Task goal:
The answer must give back every line of the data exactly, with no pictures.

Exercise data:
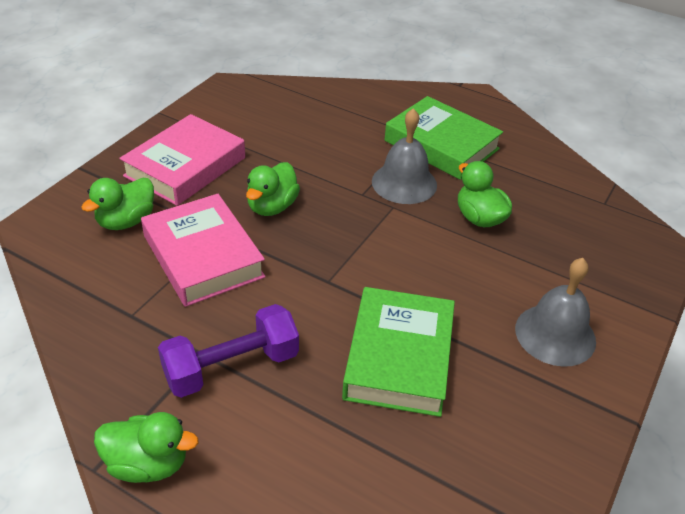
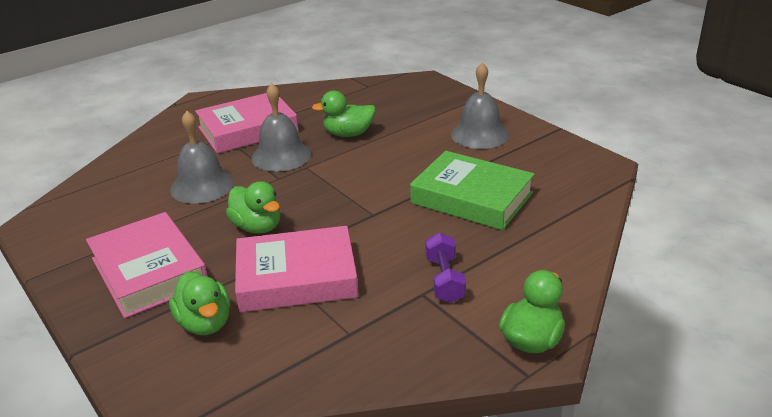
camera: 65 degrees left, 10 degrees down
purple dumbbell [158,304,299,398] -> purple dumbbell [426,232,466,303], size x0.66
green book [385,96,503,180] -> pink book [195,93,298,153]
none -> grey bell [170,111,234,204]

Problem solution:
camera: 65 degrees left, 10 degrees down
purple dumbbell [158,304,299,398] -> purple dumbbell [426,232,466,303], size x0.66
green book [385,96,503,180] -> pink book [195,93,298,153]
none -> grey bell [170,111,234,204]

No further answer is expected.